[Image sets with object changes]

● ● ●

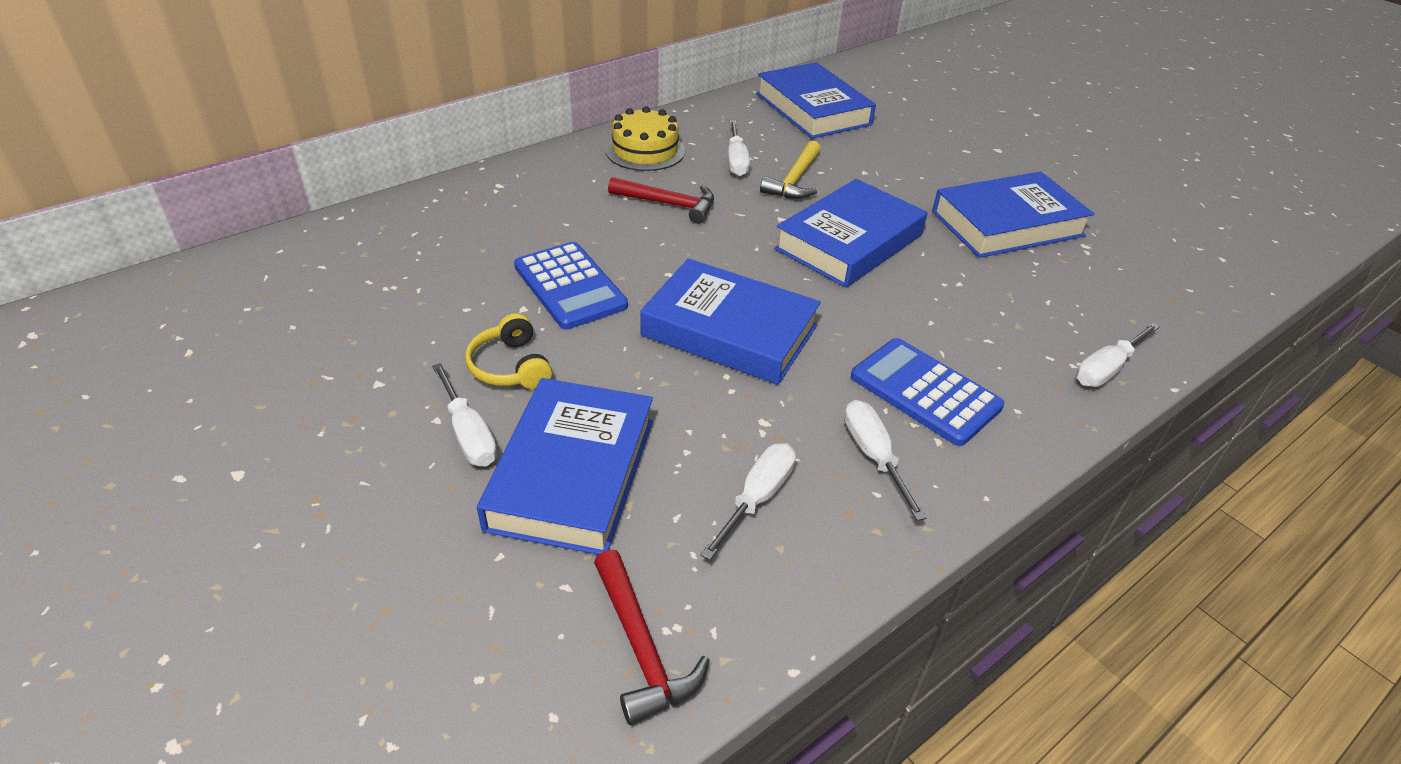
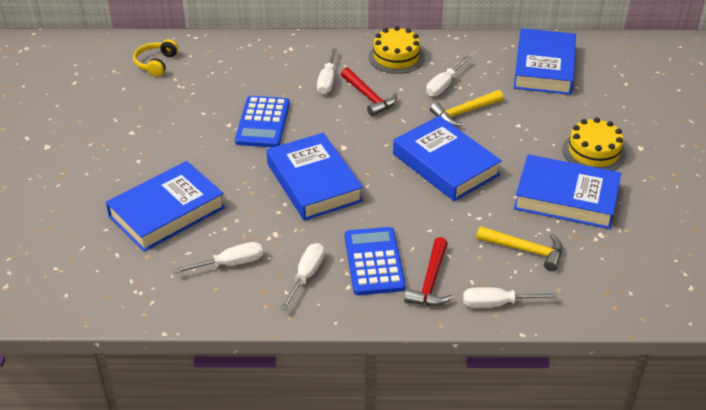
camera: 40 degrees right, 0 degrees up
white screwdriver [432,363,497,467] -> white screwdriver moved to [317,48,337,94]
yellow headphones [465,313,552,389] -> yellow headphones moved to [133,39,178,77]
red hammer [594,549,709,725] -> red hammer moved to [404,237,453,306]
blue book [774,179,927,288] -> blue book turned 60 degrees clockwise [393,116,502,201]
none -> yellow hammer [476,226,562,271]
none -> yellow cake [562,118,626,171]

● ● ●

Problem: If a line above holds the word "degrees", copy it.

Answer area:
camera: 40 degrees right, 0 degrees up
blue book [774,179,927,288] -> blue book turned 60 degrees clockwise [393,116,502,201]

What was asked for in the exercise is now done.